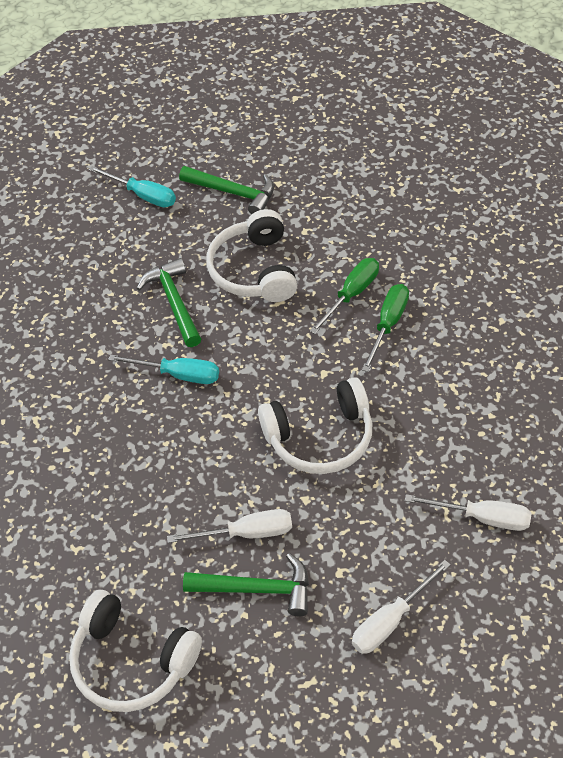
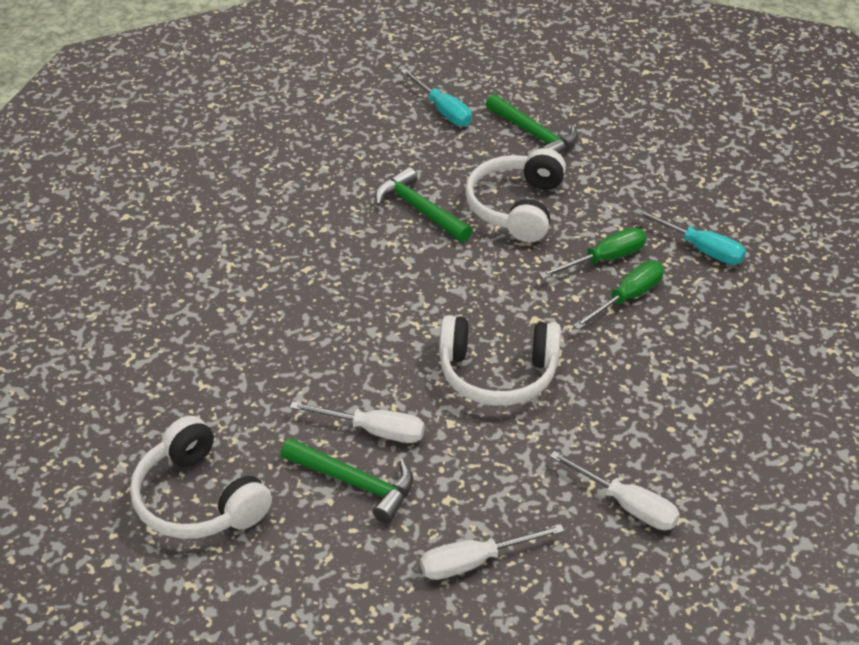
camera: 20 degrees right, 10 degrees down
(174, 302) = (420, 210): green hammer -> green hammer turned 45 degrees counterclockwise
(178, 374) = (387, 272): turquoise screwdriver -> turquoise screwdriver (700, 249)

====

[WORK TO COMPLETE]
Take the data above and repeat it exactly, leaving each picture out.

[WRITTEN ANSWER]
camera: 20 degrees right, 10 degrees down
(174, 302) = (420, 210): green hammer -> green hammer turned 45 degrees counterclockwise
(178, 374) = (387, 272): turquoise screwdriver -> turquoise screwdriver (700, 249)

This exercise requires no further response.